(Beginning of MATERIAL PROVIDED)
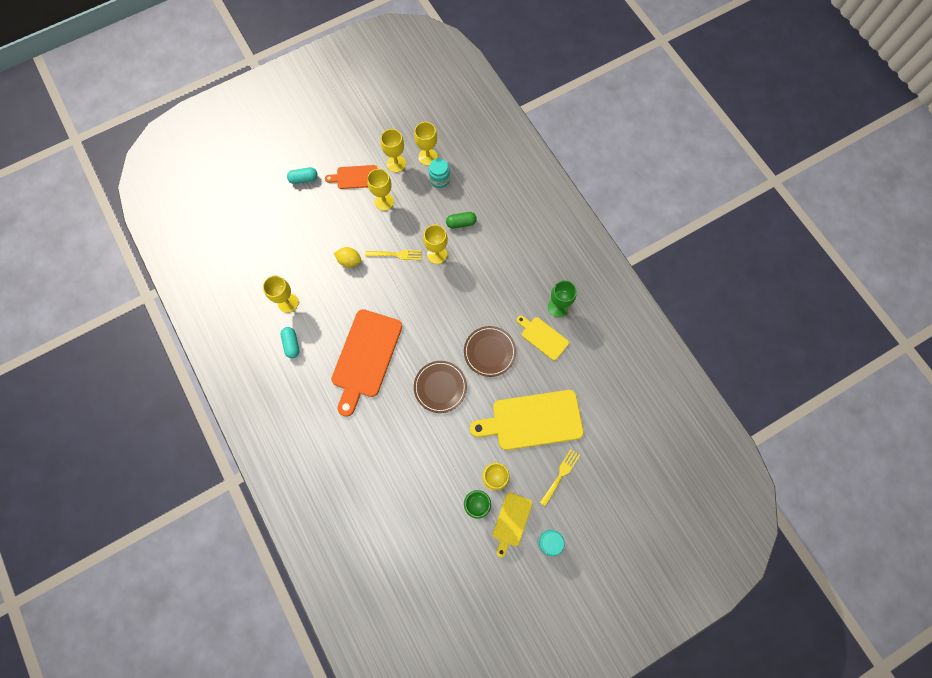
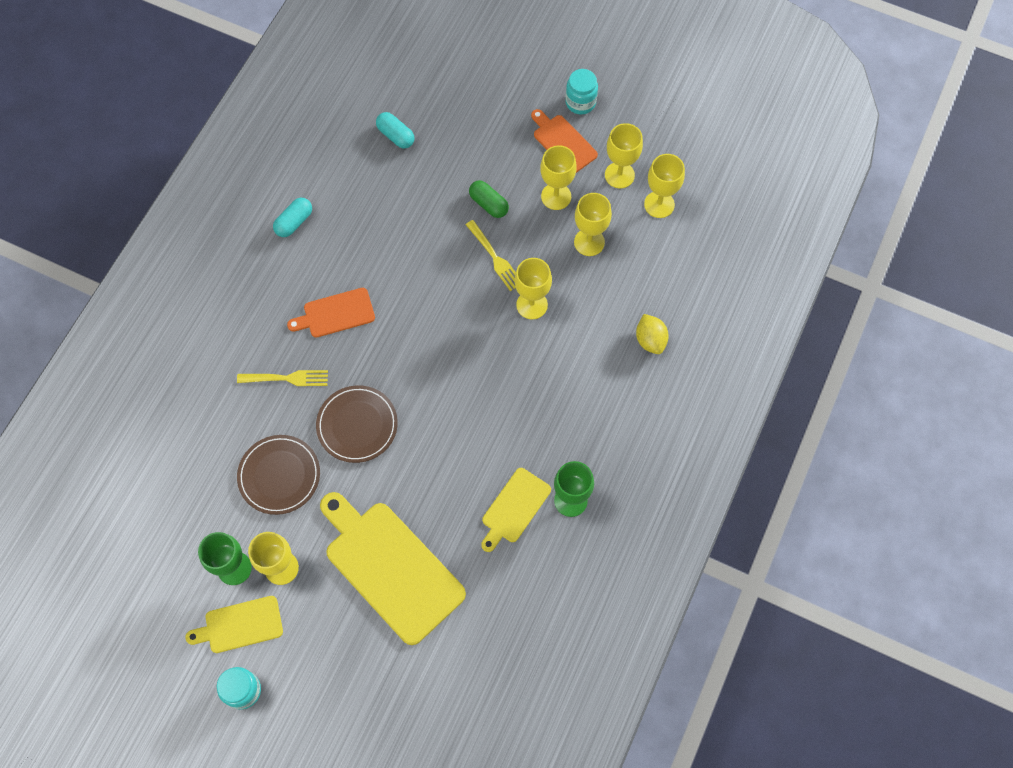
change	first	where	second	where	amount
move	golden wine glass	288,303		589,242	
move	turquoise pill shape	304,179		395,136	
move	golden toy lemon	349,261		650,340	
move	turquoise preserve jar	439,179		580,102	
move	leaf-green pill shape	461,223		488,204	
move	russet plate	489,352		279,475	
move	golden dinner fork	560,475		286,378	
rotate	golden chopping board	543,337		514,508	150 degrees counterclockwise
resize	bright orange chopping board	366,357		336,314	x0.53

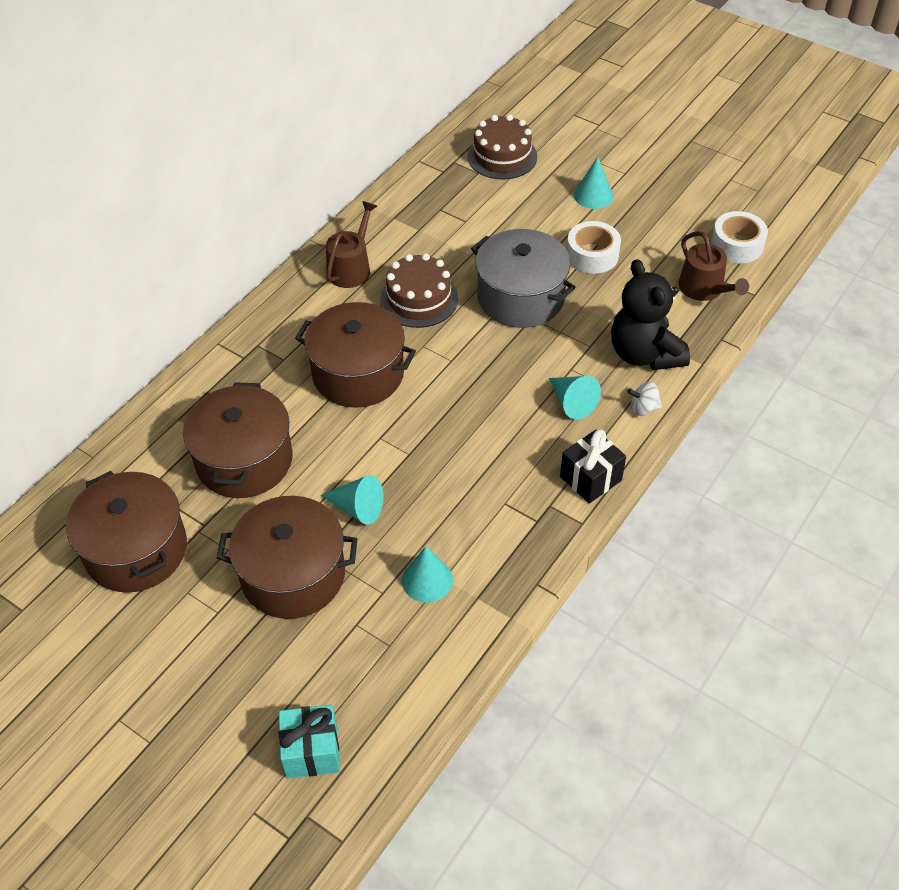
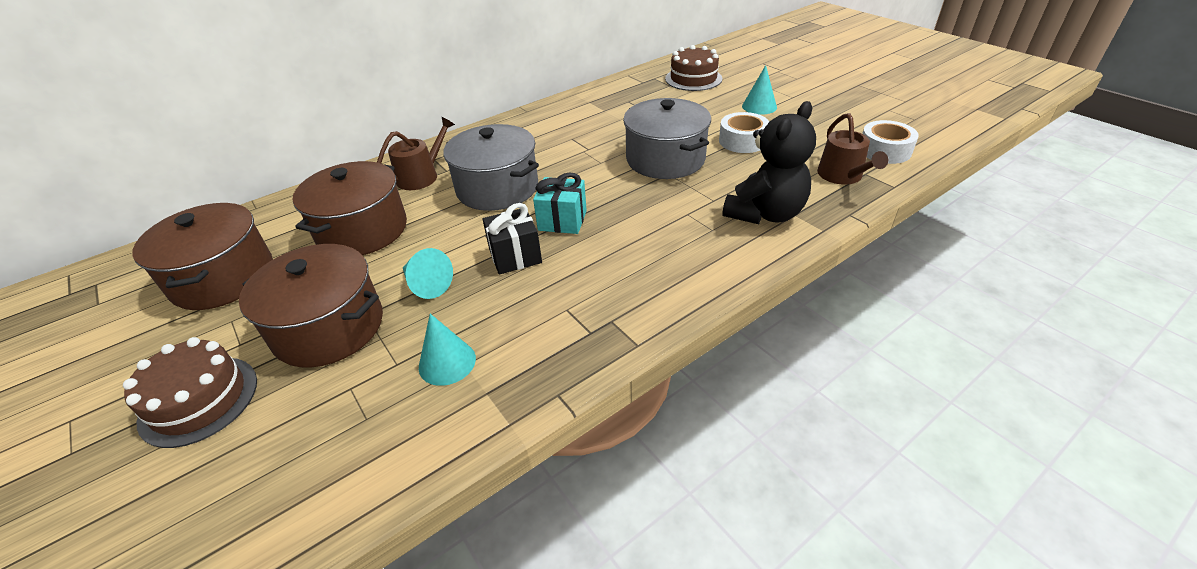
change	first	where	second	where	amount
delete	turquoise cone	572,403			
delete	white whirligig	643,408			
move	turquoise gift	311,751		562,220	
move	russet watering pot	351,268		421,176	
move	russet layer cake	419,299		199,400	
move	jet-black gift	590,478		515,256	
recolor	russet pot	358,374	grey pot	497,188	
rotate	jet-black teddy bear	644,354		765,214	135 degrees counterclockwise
(End of MATERIAL PROVIDED)
(Beginning of MATERIAL PROVIDED)
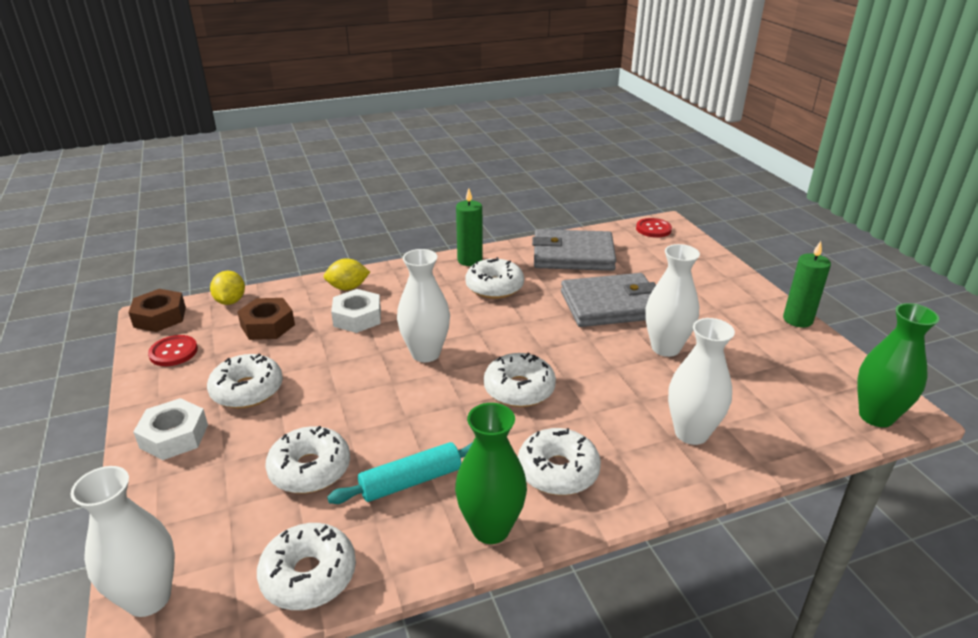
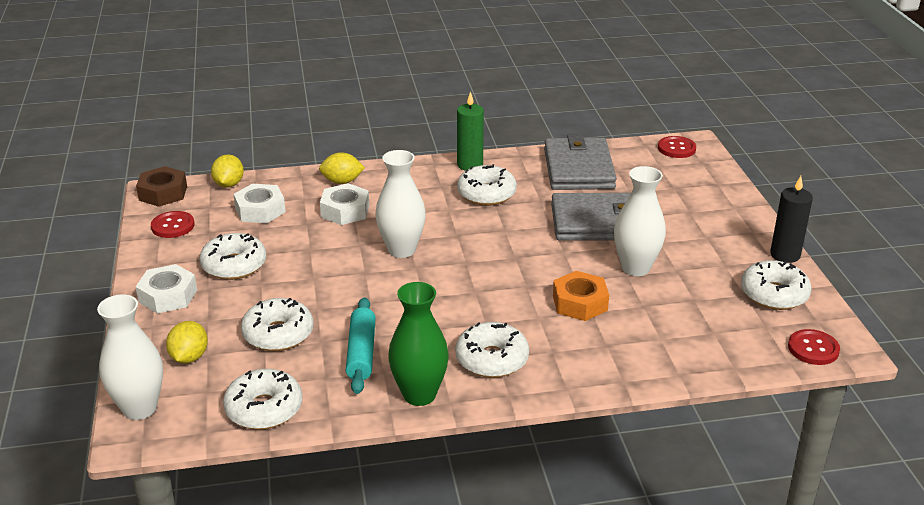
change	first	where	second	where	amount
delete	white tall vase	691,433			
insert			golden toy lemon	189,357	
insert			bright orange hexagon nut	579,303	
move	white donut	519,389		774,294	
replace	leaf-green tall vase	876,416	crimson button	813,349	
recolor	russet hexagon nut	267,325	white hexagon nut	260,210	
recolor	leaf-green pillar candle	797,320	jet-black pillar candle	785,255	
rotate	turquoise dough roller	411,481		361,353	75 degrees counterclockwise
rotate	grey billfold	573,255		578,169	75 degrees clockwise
(End of MATERIAL PROVIDED)
DESCRIPTION OF THE TASK: Which lines above contain the word "shape"? List them.

RESPONSE BOX:
move	turquoise pill shape	304,179		395,136	
move	leaf-green pill shape	461,223		488,204	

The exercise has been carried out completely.